* What the exercise asks: Once the line with "Detect every labelled" is found in the data, output it and each following line exactly, up to and including the line with "List all building", and nothing before or after.

* Data:
----

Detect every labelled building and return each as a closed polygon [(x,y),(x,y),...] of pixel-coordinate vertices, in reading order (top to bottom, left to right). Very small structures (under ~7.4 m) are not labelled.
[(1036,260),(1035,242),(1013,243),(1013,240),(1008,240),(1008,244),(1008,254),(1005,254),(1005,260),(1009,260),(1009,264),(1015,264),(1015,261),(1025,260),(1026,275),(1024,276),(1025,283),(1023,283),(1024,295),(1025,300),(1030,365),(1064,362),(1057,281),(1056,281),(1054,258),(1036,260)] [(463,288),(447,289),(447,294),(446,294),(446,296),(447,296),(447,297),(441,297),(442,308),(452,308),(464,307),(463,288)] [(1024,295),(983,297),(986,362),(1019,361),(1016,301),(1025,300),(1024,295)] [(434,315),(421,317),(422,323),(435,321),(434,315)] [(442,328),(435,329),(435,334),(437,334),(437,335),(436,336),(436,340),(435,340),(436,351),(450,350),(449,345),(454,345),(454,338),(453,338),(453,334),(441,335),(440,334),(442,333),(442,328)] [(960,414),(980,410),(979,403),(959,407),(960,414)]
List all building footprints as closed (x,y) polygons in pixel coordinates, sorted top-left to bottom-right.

----

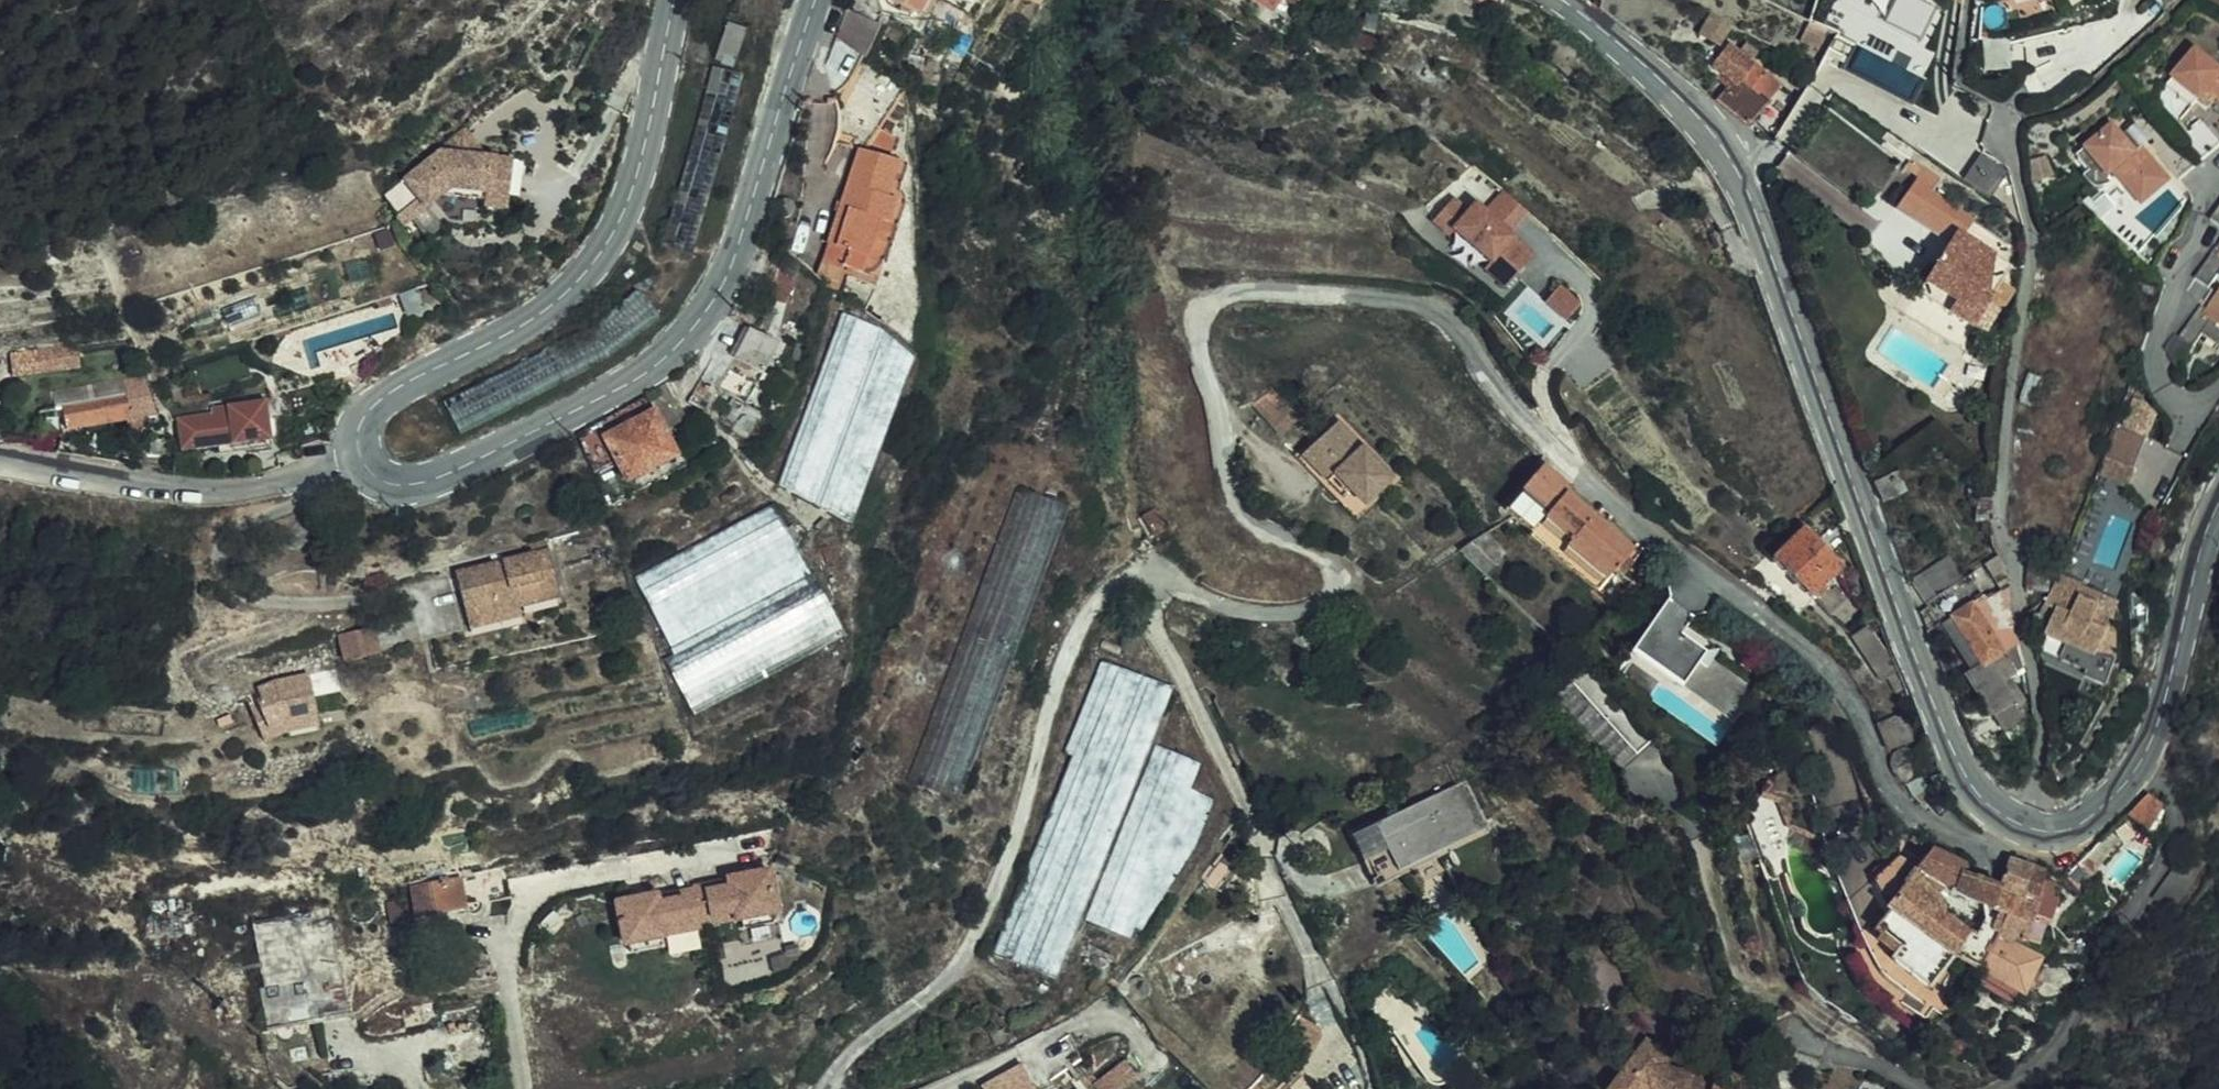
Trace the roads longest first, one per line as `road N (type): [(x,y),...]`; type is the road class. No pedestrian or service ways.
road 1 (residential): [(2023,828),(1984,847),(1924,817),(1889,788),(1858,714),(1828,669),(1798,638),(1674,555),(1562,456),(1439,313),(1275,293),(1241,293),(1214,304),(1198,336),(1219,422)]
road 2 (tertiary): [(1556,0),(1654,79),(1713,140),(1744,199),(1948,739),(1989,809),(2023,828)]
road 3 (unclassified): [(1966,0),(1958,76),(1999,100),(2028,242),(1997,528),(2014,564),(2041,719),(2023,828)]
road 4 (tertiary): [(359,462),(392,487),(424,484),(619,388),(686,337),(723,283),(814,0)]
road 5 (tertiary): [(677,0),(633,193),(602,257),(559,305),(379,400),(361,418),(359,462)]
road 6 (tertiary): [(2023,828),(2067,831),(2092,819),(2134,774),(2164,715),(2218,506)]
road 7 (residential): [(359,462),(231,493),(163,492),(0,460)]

----

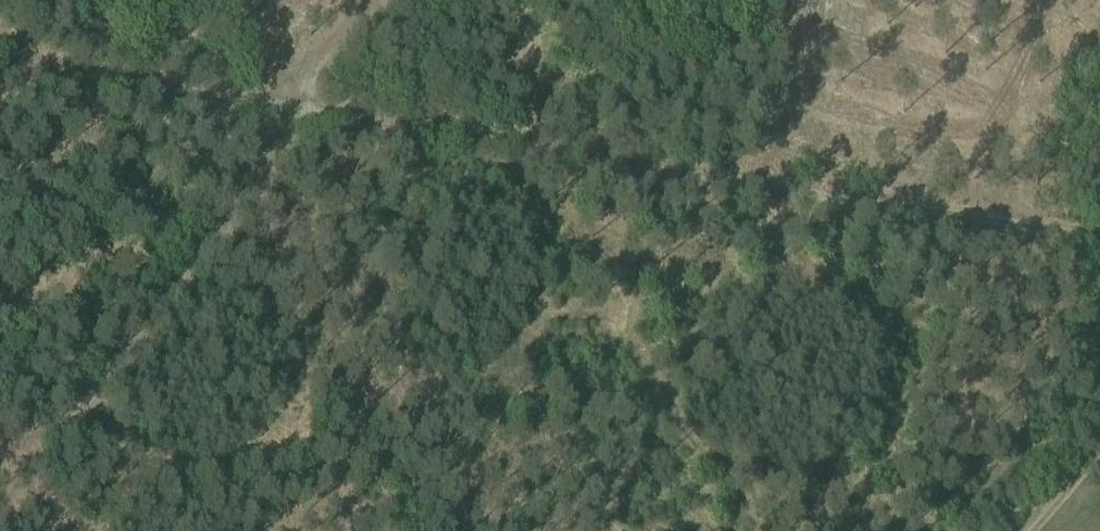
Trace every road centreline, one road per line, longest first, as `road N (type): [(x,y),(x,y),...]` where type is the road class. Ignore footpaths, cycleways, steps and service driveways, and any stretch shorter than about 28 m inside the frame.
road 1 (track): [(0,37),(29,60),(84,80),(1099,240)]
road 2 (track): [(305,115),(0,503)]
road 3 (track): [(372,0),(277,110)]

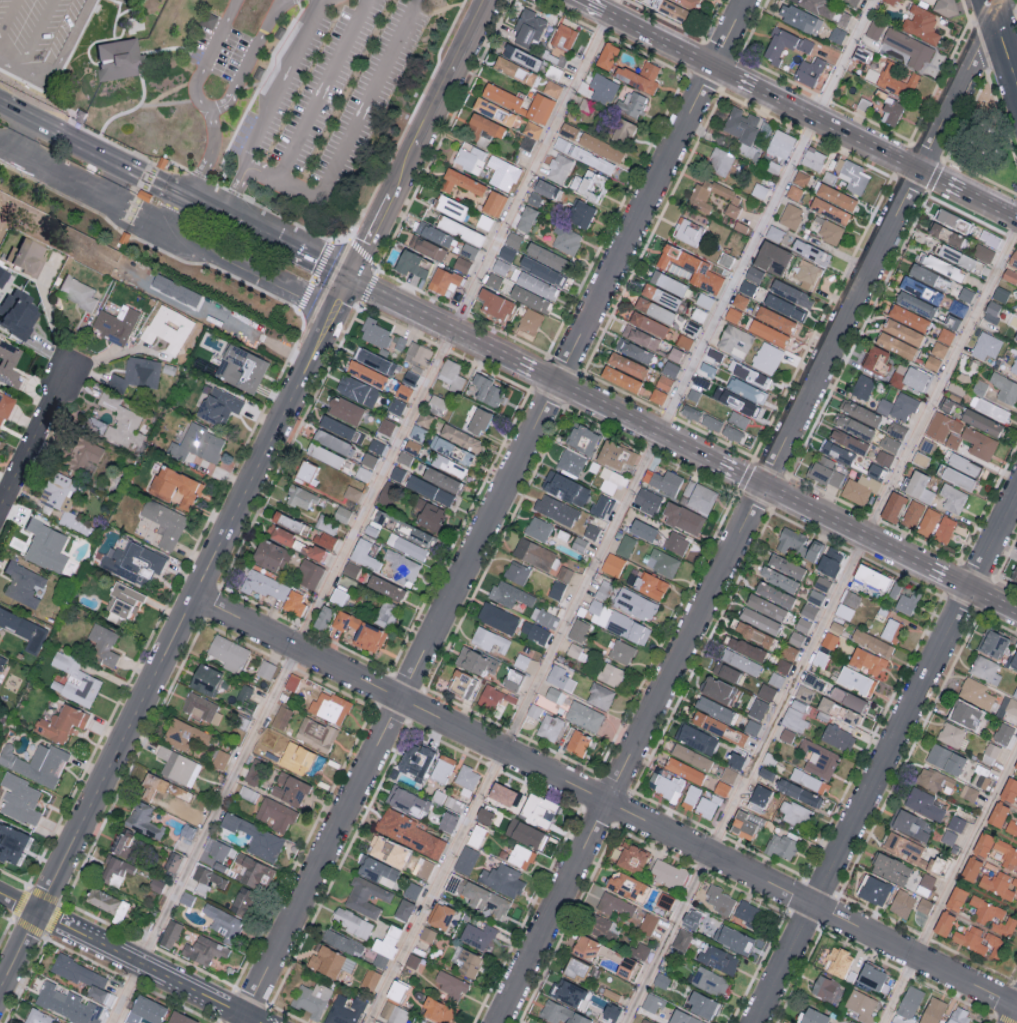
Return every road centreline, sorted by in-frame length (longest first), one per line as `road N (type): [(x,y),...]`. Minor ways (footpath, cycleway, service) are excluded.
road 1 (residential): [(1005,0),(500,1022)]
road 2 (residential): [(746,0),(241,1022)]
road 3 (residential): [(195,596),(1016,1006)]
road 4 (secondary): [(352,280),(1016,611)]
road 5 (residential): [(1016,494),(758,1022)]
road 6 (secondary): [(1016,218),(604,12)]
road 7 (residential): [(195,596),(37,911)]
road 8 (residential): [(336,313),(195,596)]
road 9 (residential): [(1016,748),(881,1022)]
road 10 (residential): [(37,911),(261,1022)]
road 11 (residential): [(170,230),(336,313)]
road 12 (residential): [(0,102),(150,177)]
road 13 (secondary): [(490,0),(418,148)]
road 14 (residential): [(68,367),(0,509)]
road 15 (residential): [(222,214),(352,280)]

----

* Exercise response:
Detect every labelled building and return each as a closed polygon [(x,y),(x,y),...] of pixel-coordinate vertices, in reading order (top to bottom, left to right). Very small structures (under ~7.4 m) are not labelled.
[(1036,260),(1035,242),(1013,243),(1013,240),(1008,240),(1008,244),(1008,254),(1005,254),(1005,260),(1009,260),(1009,264),(1015,264),(1015,261),(1025,260),(1026,275),(1024,276),(1025,283),(1023,283),(1024,295),(1025,300),(1030,365),(1064,362),(1057,281),(1056,281),(1054,258),(1036,260)] [(463,288),(447,289),(447,294),(446,294),(446,296),(447,296),(447,297),(441,297),(442,308),(452,308),(464,307),(463,288)] [(1024,295),(983,297),(986,362),(1019,361),(1016,301),(1025,300),(1024,295)] [(434,315),(421,317),(422,323),(435,321),(434,315)] [(442,328),(435,329),(435,334),(437,334),(437,335),(436,336),(436,340),(435,340),(436,351),(450,350),(449,345),(454,345),(454,338),(453,338),(453,334),(441,335),(440,334),(442,333),(442,328)] [(960,414),(980,410),(979,403),(959,407),(960,414)]
List all building footprints as closed (x,y) polygons in pixel coordinates, sorted top-left to bottom-right.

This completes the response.